Exercise brief: Return the lines of the data below, from the one containing "camera: 10 degrees right, 20 degrees down" through the very last, exactly and with both ends included; no pictures.

Before-and-after object lists:
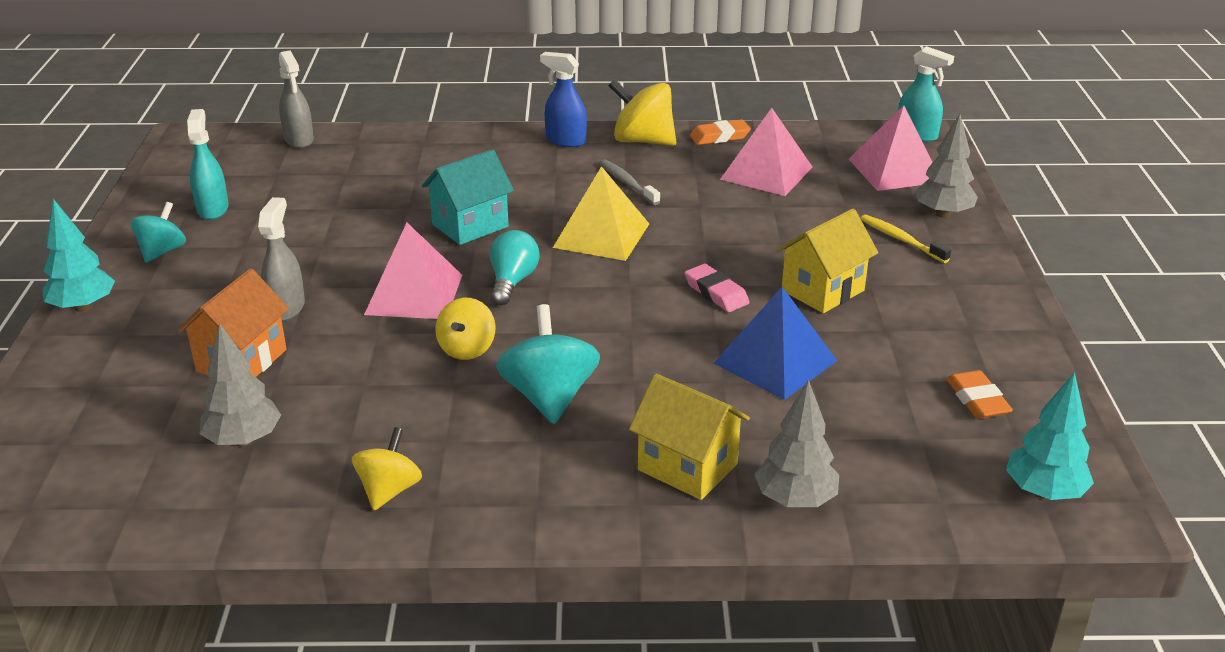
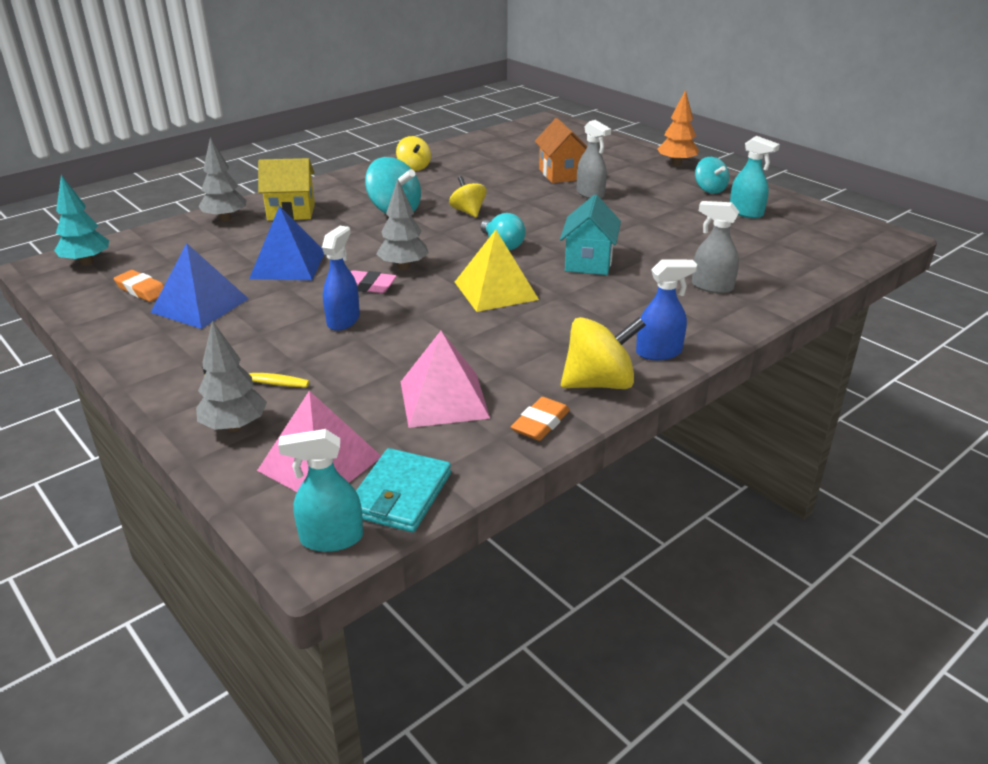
camera: 140 degrees right, 0 degrees up
turquoise tree [43,199,115,312] -> orange tree [658,89,699,166]
grey tree [200,323,281,447] -> grey tree moved to [376,179,429,270]
grey spray bottle [279,51,314,148] -> grey spray bottle moved to [692,201,739,293]
pink pyramid [364,223,462,319] -> none
grey toothbrush [600,159,660,205] -> none
yellow house [776,209,878,313] -> none
none -> blue pyramid [150,243,249,329]
none -> blue spray bottle [322,226,360,331]
none -> turquoise wallet [356,448,451,532]

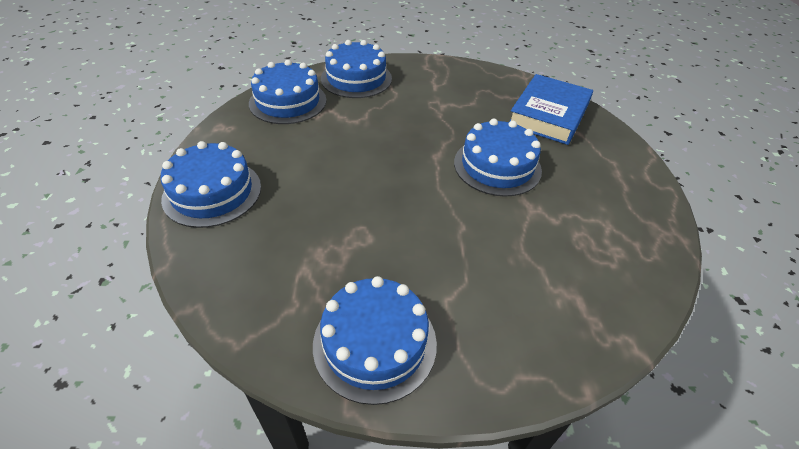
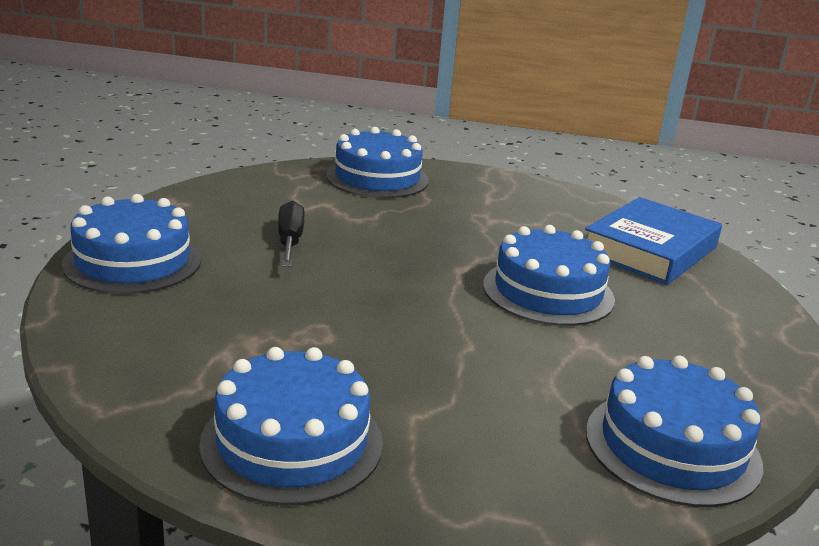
camera: 10 degrees right, 20 degrees down
blue cake [249,60,327,124] -> blue cake moved to [586,356,763,507]
none -> black screwdriver [278,201,305,267]

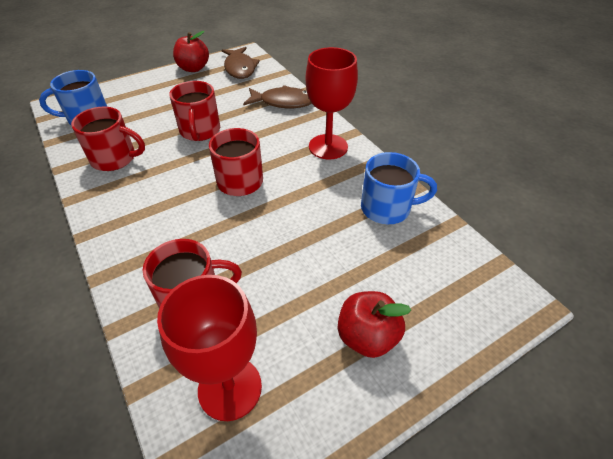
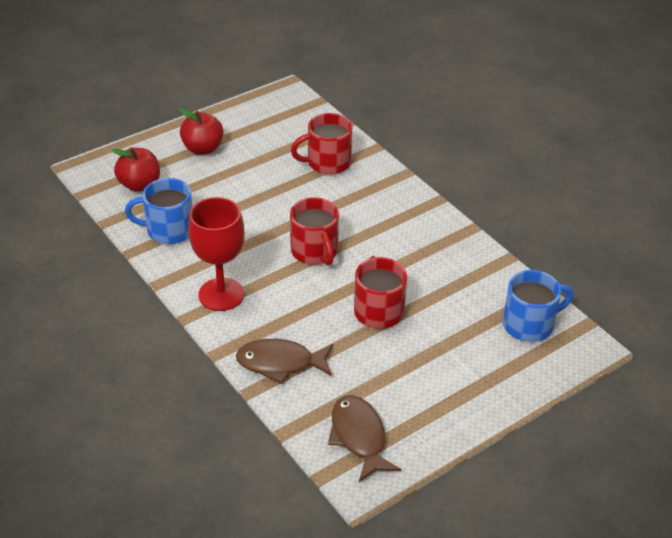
camera: 175 degrees right, 5 degrees down
red mug [71,106,145,171] -> none
red goblet [157,275,262,421] -> none
red apple [173,31,209,72] -> red apple moved to [112,147,160,192]

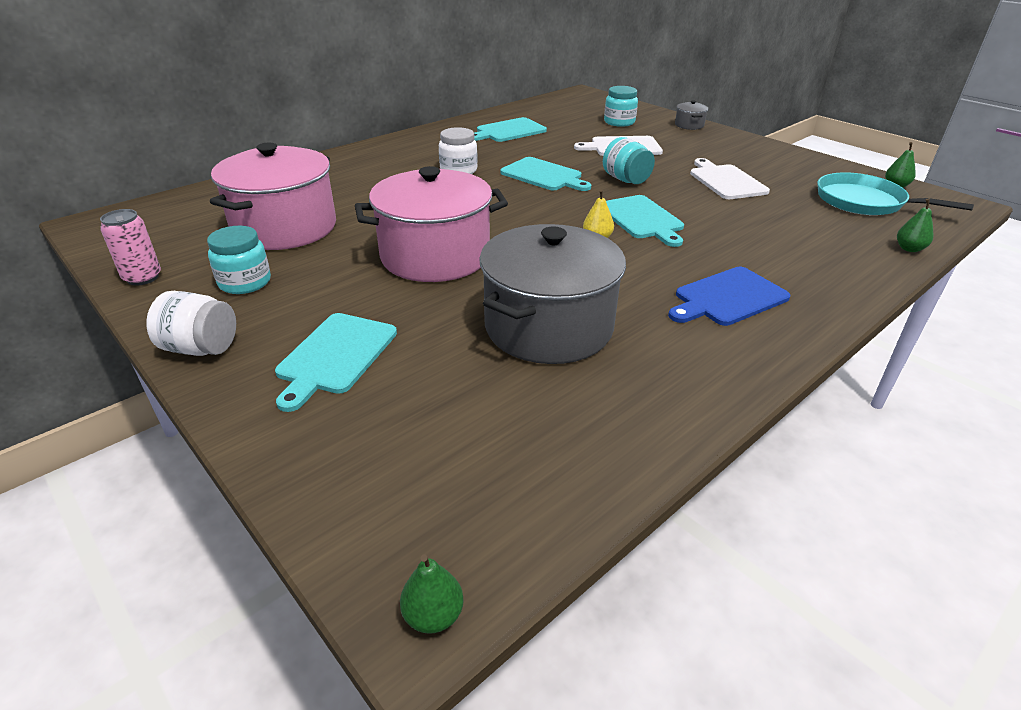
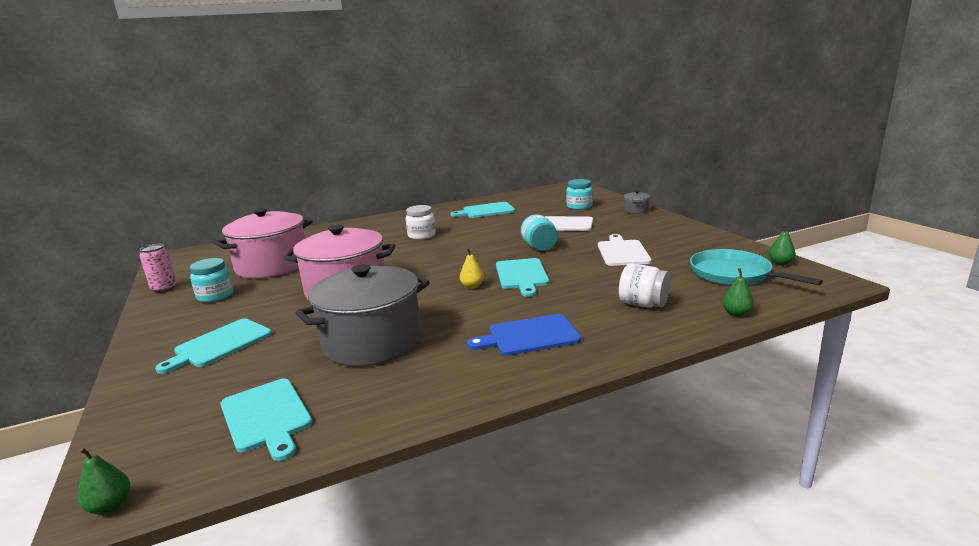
camera: 20 degrees right, 15 degrees down
white jar [146,291,236,356] -> white jar moved to [619,263,670,308]
turquoise cutting board [500,157,591,191] -> turquoise cutting board moved to [220,378,312,461]

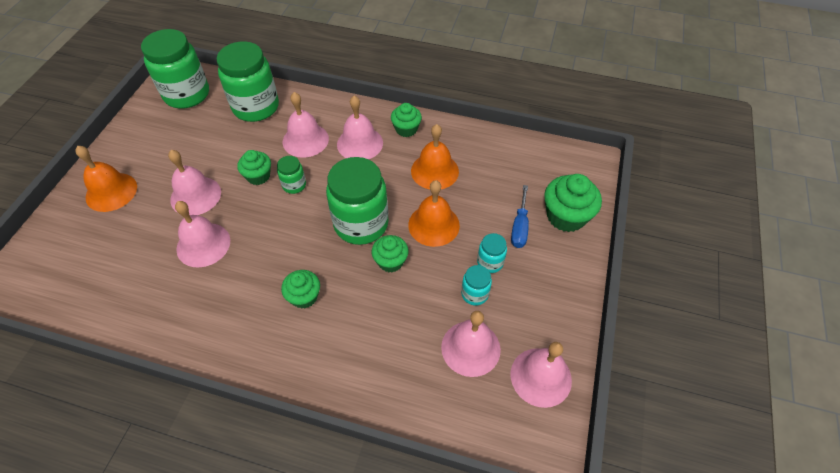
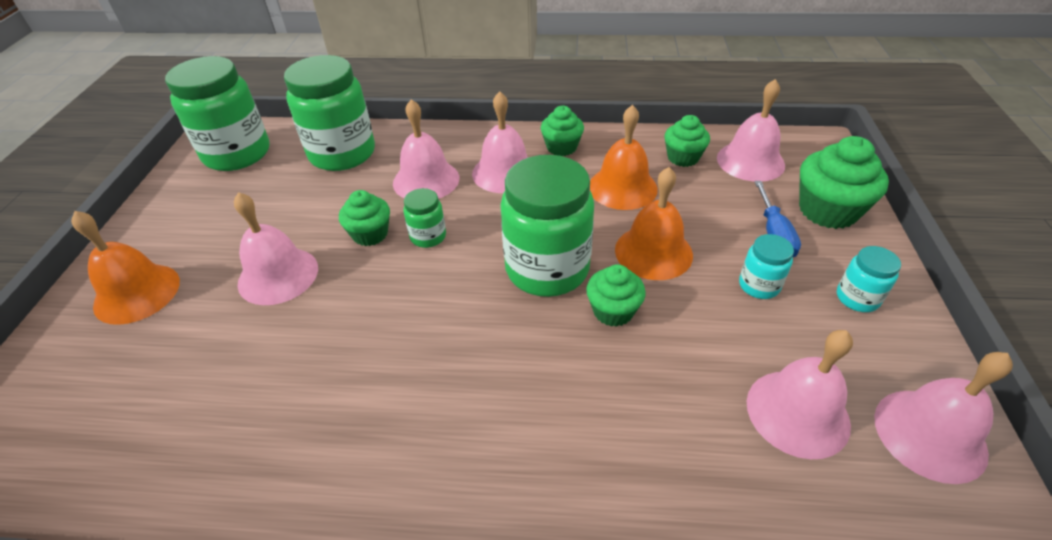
camera: 10 degrees left, 10 degrees down
pink bell [175,201,230,267] -> pink bell moved to [717,79,785,181]
green cupcake [281,270,320,309] -> green cupcake moved to [664,115,710,167]
turquoise jar [461,265,492,305] -> turquoise jar moved to [837,246,901,312]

Response area:
camera: 10 degrees right, 20 degrees down
blue cake [249,60,327,124] -> blue cake moved to [586,356,763,507]
none -> black screwdriver [278,201,305,267]

camera: 175 degrees right, 5 degrees down
red mug [71,106,145,171] -> none
red goblet [157,275,262,421] -> none
red apple [173,31,209,72] -> red apple moved to [112,147,160,192]

camera: 20 degrees right, 15 degrees down
white jar [146,291,236,356] -> white jar moved to [619,263,670,308]
turquoise cutting board [500,157,591,191] -> turquoise cutting board moved to [220,378,312,461]

camera: 10 degrees left, 10 degrees down
pink bell [175,201,230,267] -> pink bell moved to [717,79,785,181]
green cupcake [281,270,320,309] -> green cupcake moved to [664,115,710,167]
turquoise jar [461,265,492,305] -> turquoise jar moved to [837,246,901,312]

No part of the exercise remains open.